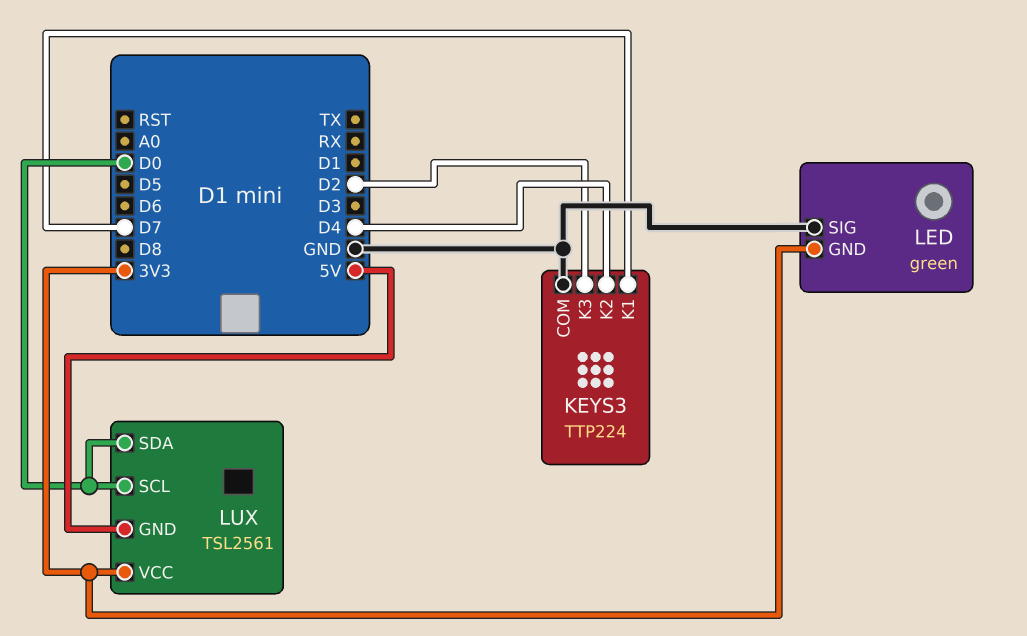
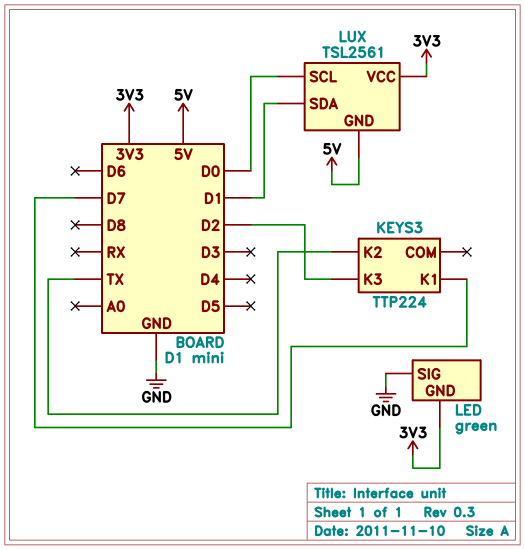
KEYS3 pin COM: GND -> none
KEYS3 pin K2: D4 -> TX
LUX pin SDA: D0 -> D1

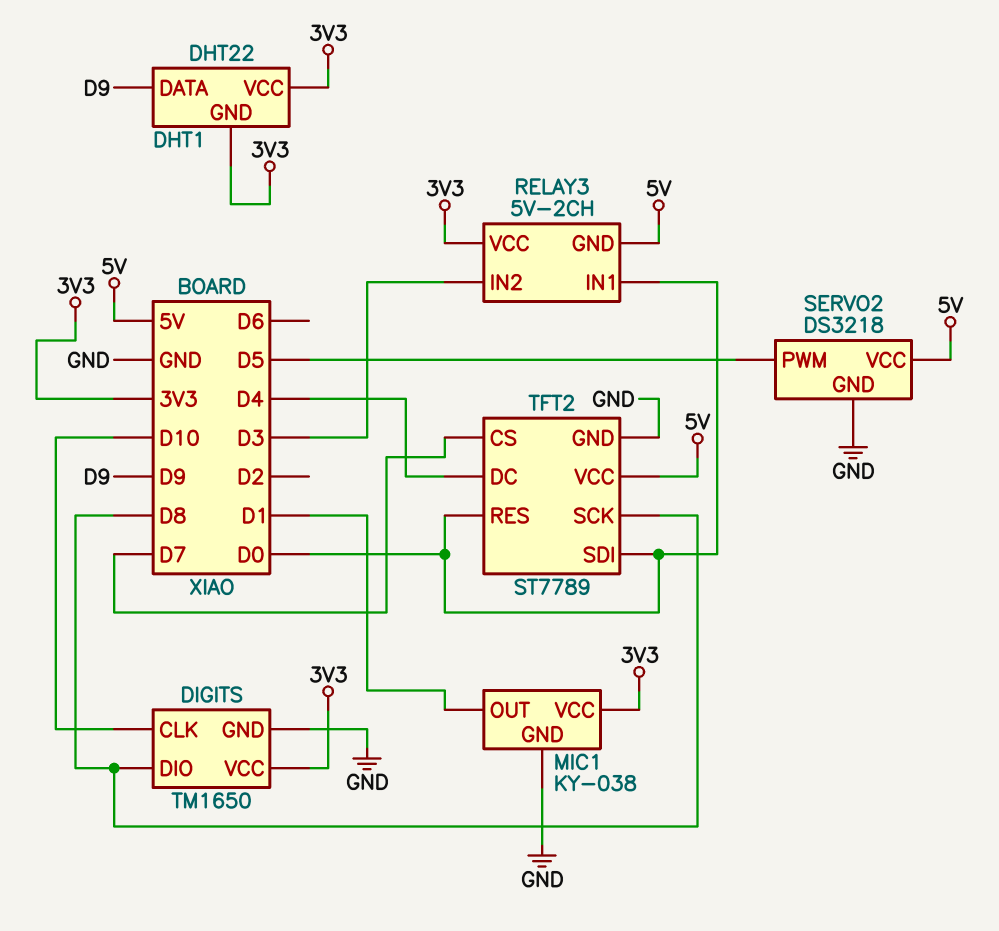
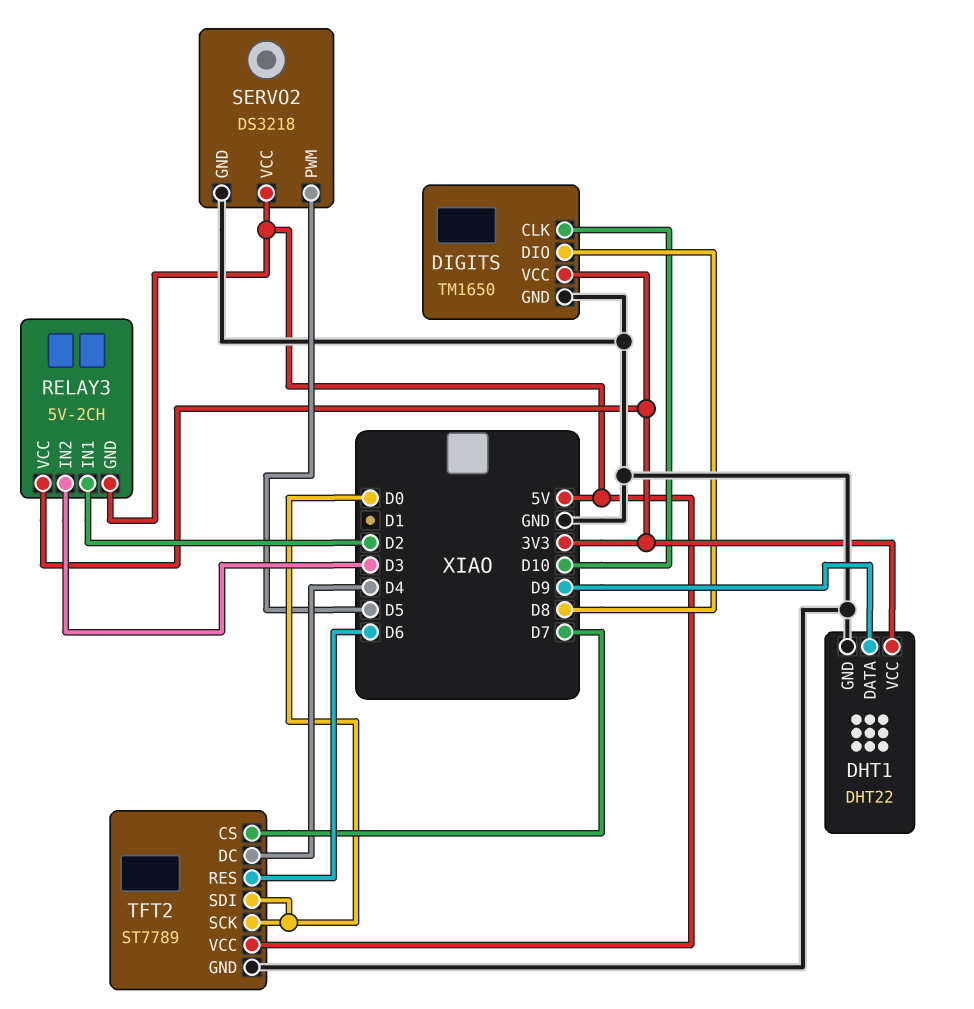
DHT1 pin GND: 3V3 -> GND
MIC1: KY-038 -> none
MIC1 pin GND: GND -> none
MIC1 pin OUT: D1 -> none
MIC1 pin VCC: 3V3 -> none
RELAY3 pin IN1: D0 -> D2
TFT2 pin RES: D0 -> D6
TFT2 pin SCK: D8 -> D0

▸ **What is being asked**
From the line containing "MIC1 pin GND: GND -> none" to the final line above, output everything. Change nothing and add nothing.

▸ **Answer to this problem**
MIC1 pin GND: GND -> none
MIC1 pin OUT: D1 -> none
MIC1 pin VCC: 3V3 -> none
RELAY3 pin IN1: D0 -> D2
TFT2 pin RES: D0 -> D6
TFT2 pin SCK: D8 -> D0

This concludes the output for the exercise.